**MATERIAL FOR THIS EXERCISE**
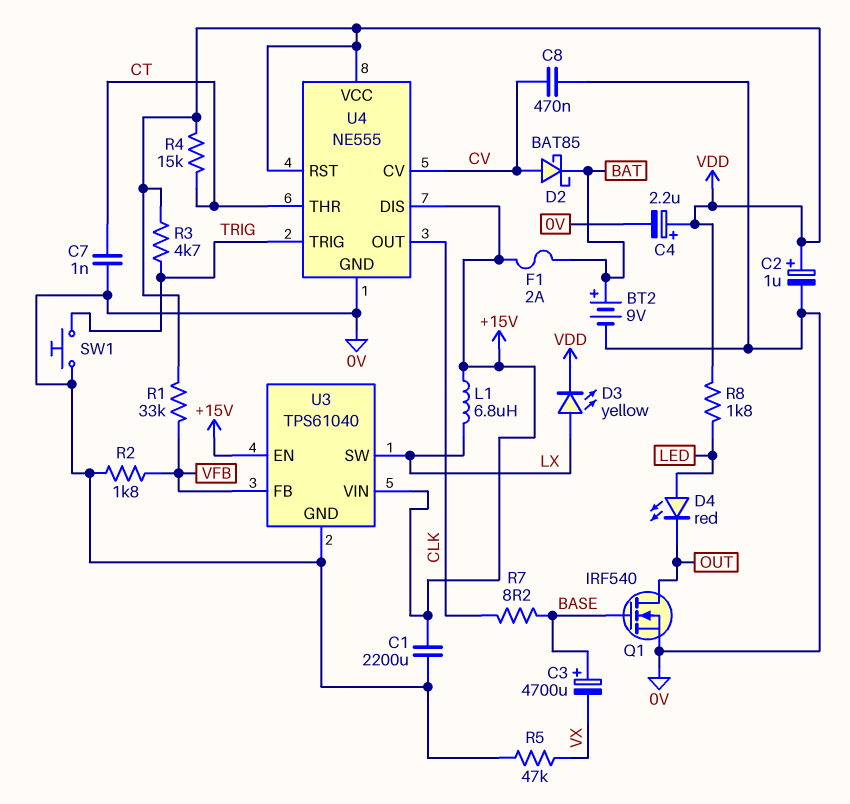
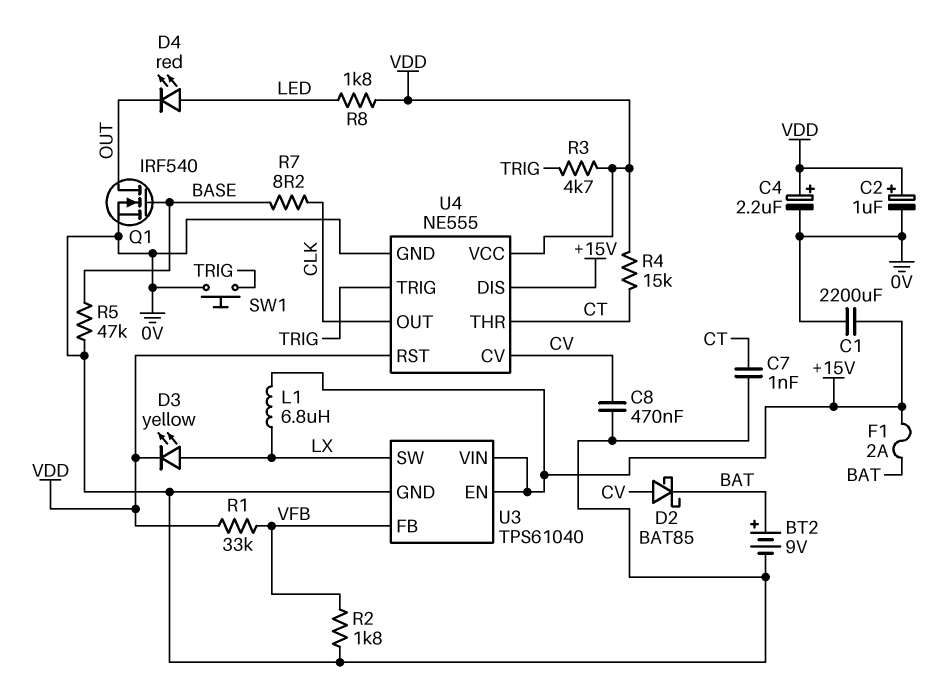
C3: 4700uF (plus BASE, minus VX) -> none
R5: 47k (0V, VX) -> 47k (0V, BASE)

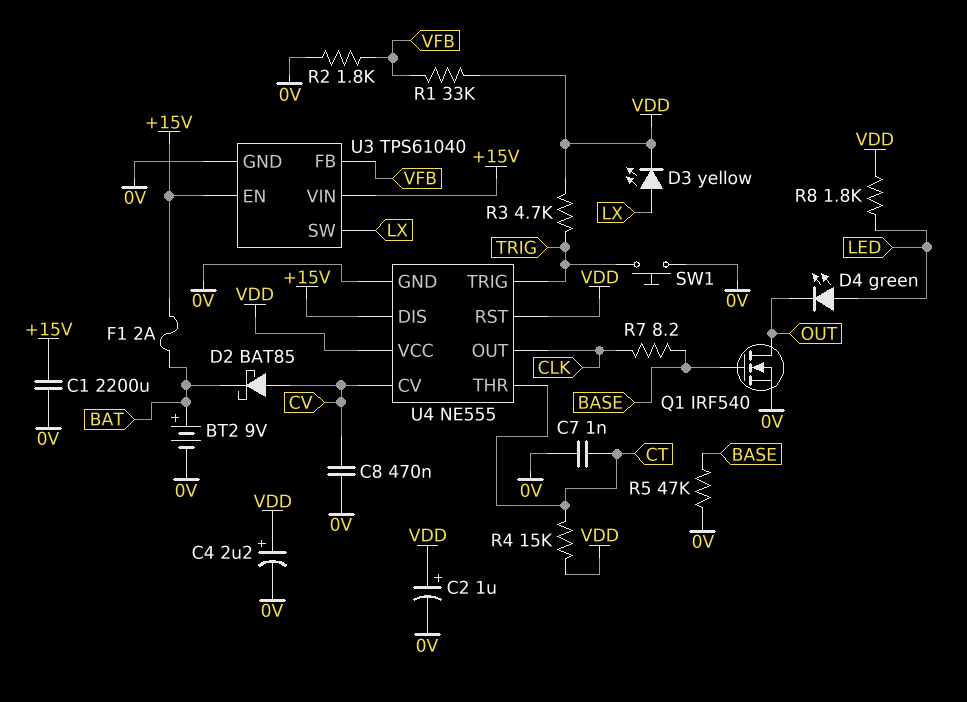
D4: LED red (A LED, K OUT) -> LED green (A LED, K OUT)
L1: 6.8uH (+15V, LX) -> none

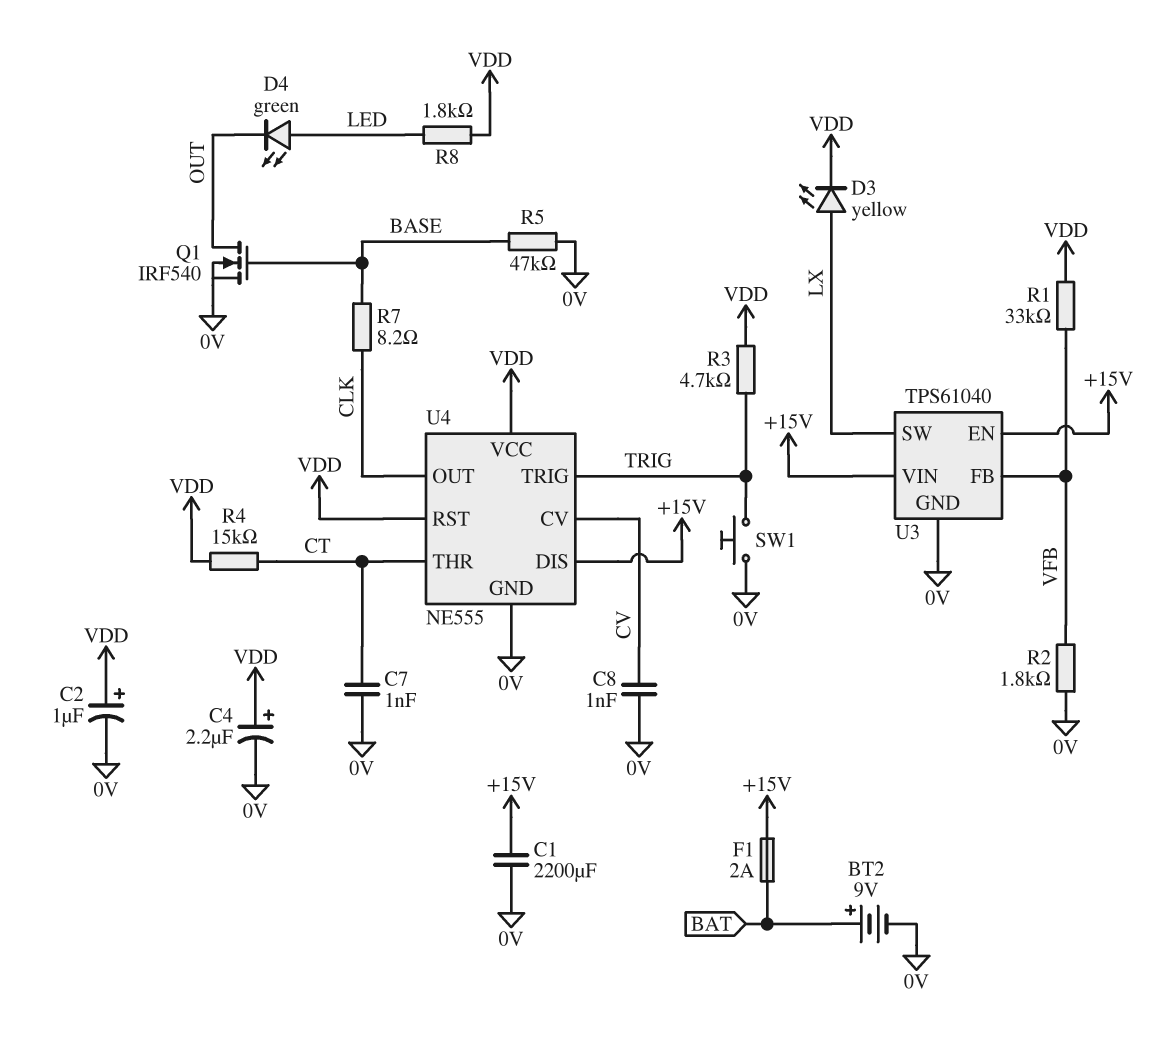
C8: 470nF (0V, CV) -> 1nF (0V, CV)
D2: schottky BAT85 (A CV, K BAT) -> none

**TASK BRIEF**
Work out how many lines of the material above contain the word "none", then give only that figure.

**EXERCISE RESULT**
3